> **MATERIAL FOR THE TASK**:
+---+
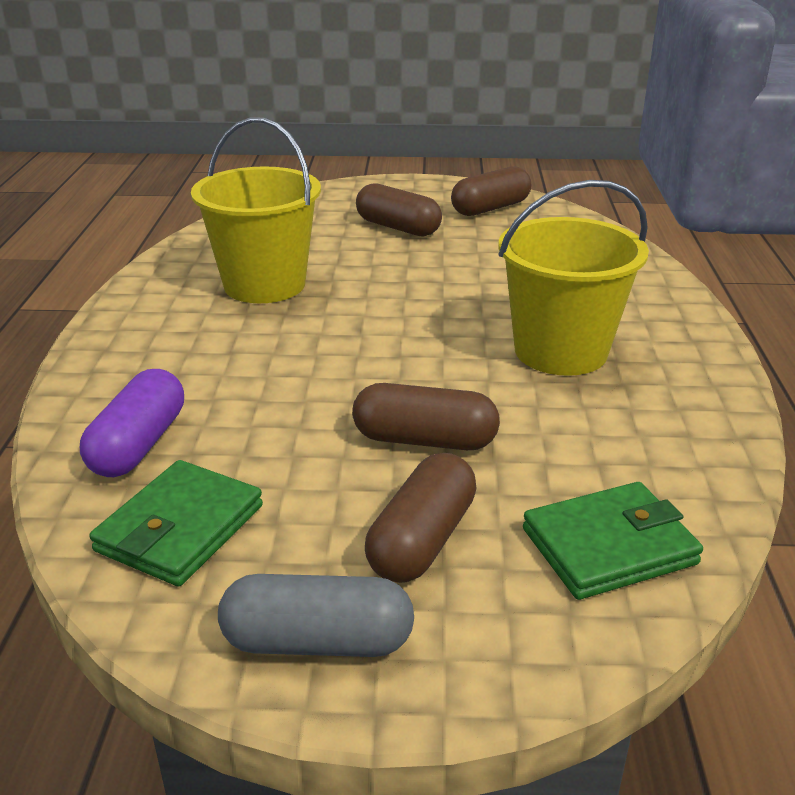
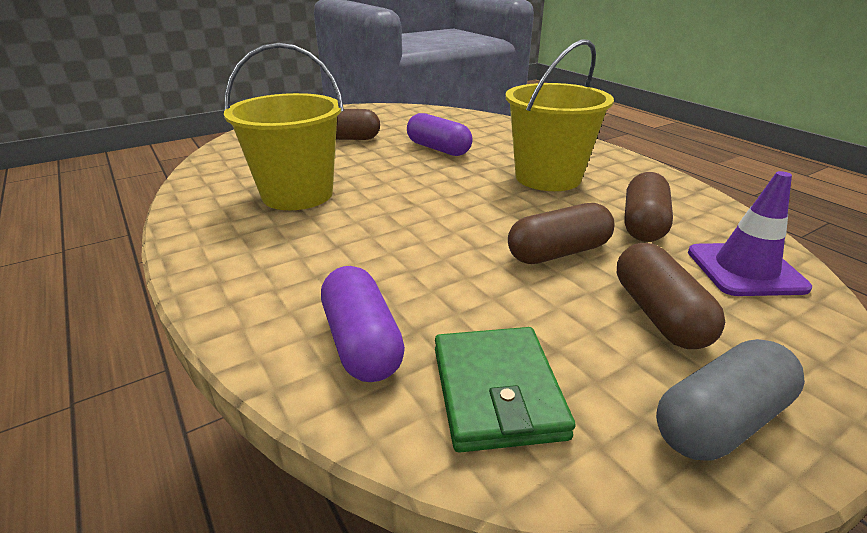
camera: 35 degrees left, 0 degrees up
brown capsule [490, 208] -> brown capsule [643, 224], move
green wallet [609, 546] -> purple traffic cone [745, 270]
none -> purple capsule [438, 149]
+---+
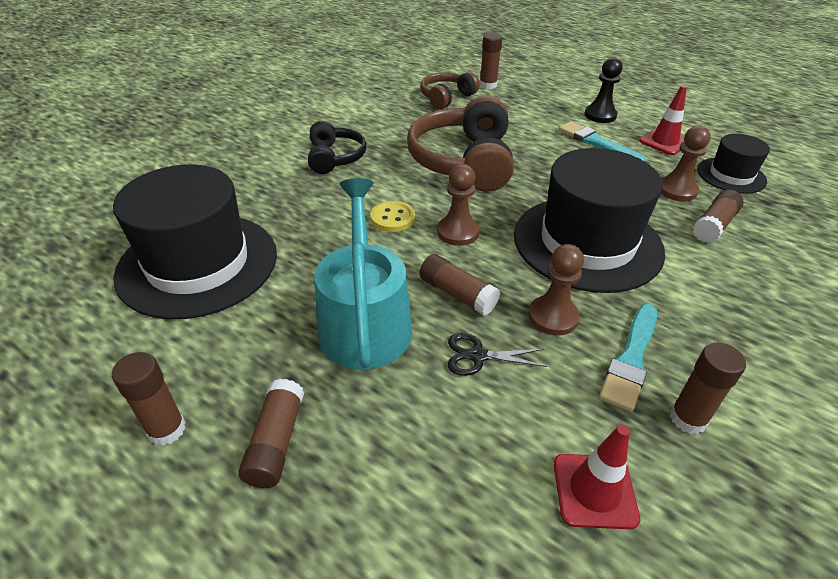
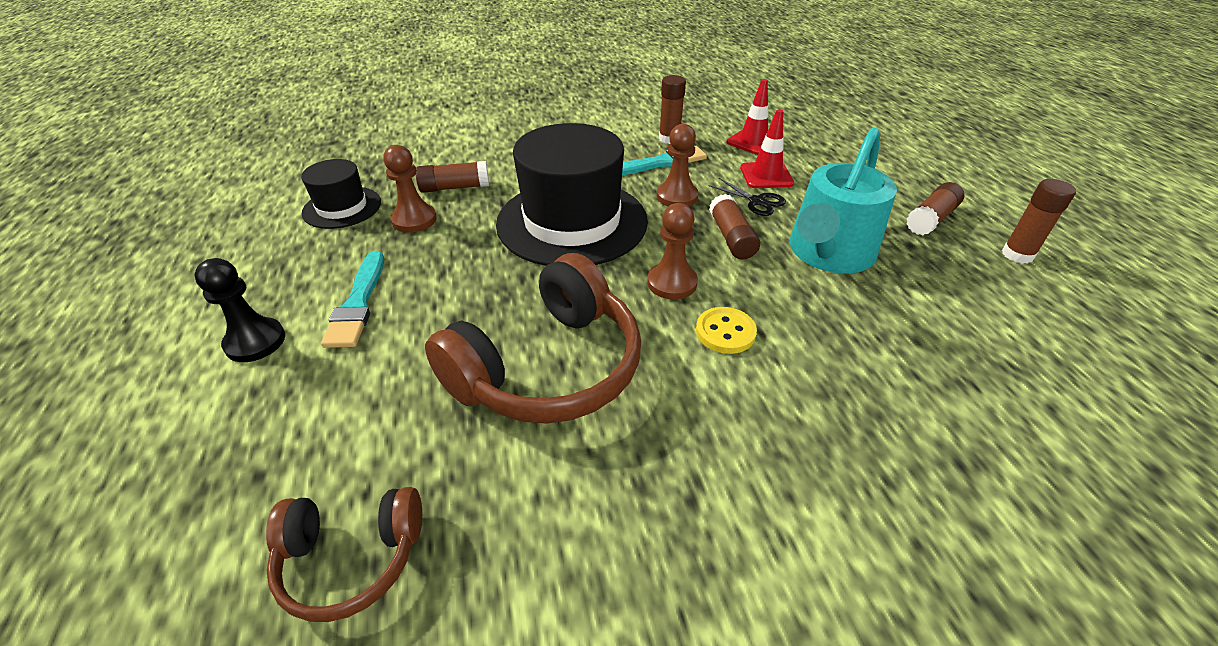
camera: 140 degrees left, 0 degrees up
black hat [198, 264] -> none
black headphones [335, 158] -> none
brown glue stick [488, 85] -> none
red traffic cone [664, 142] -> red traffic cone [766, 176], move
+---+
> **GOAL OF THE EXERCISE**: From the records above, copy out the line with "camera: 35 degrees left, 0 degrees up", the line with "none -> purple capsule [438, 149]", and every line between them, word for word.

> **ANSWER**:
camera: 35 degrees left, 0 degrees up
brown capsule [490, 208] -> brown capsule [643, 224], move
green wallet [609, 546] -> purple traffic cone [745, 270]
none -> purple capsule [438, 149]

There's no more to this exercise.